__Data below__:
::::

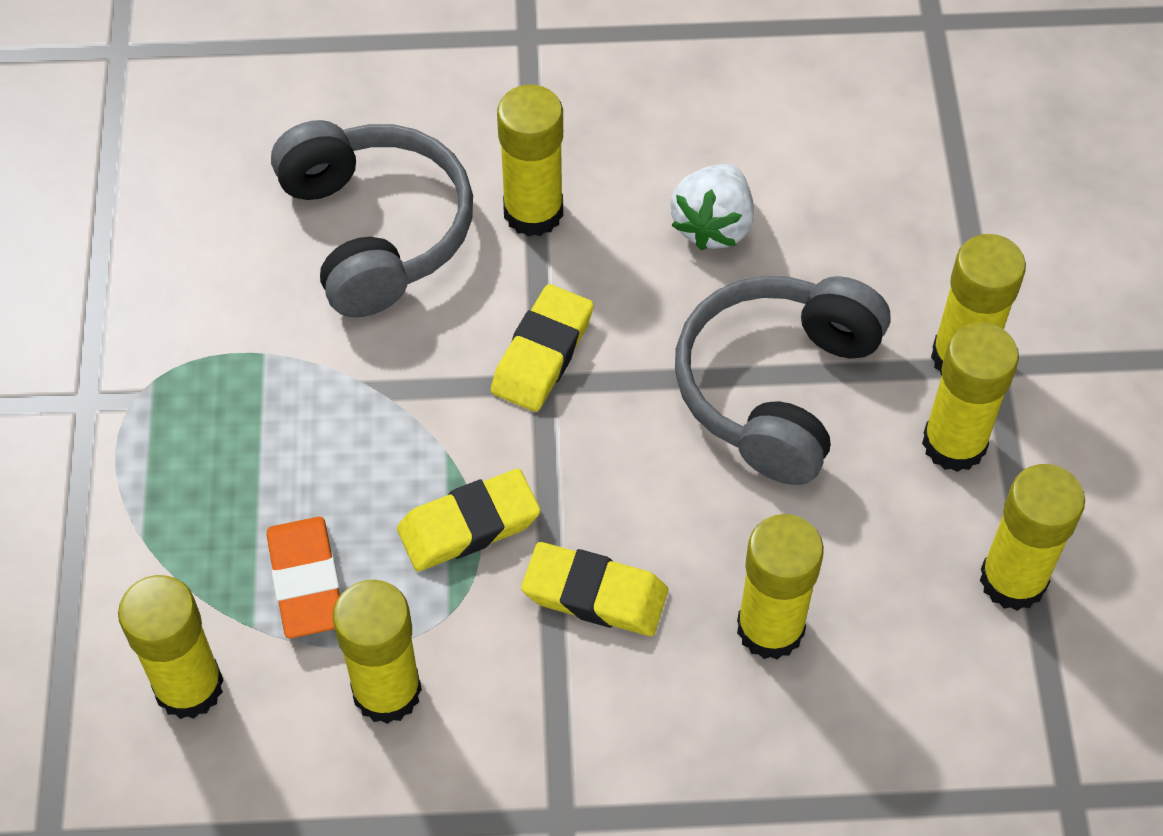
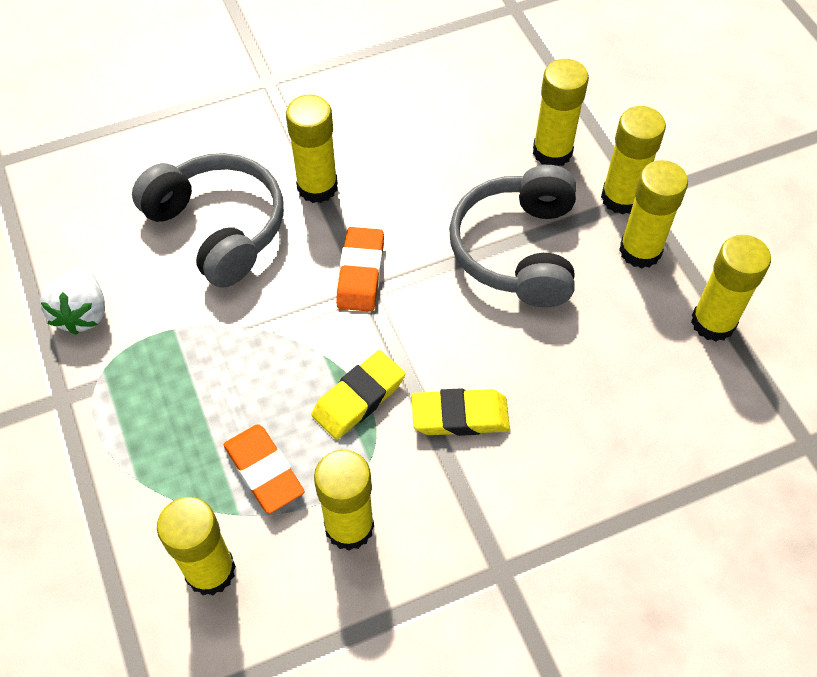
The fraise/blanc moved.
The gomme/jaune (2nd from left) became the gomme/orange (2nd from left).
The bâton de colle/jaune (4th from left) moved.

::::

__Directions__: Return every line above verbatim, pictures excluded.

__Your solution__:
The fraise/blanc moved.
The gomme/jaune (2nd from left) became the gomme/orange (2nd from left).
The bâton de colle/jaune (4th from left) moved.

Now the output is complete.